Work item: The response should consist of the listing, repeated word for word.

Raw data:
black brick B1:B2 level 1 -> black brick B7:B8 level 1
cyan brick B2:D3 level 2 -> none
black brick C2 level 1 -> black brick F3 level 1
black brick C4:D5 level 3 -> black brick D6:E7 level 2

Solved exercise:
black brick B1:B2 level 1 -> black brick B7:B8 level 1
cyan brick B2:D3 level 2 -> none
black brick C2 level 1 -> black brick F3 level 1
black brick C4:D5 level 3 -> black brick D6:E7 level 2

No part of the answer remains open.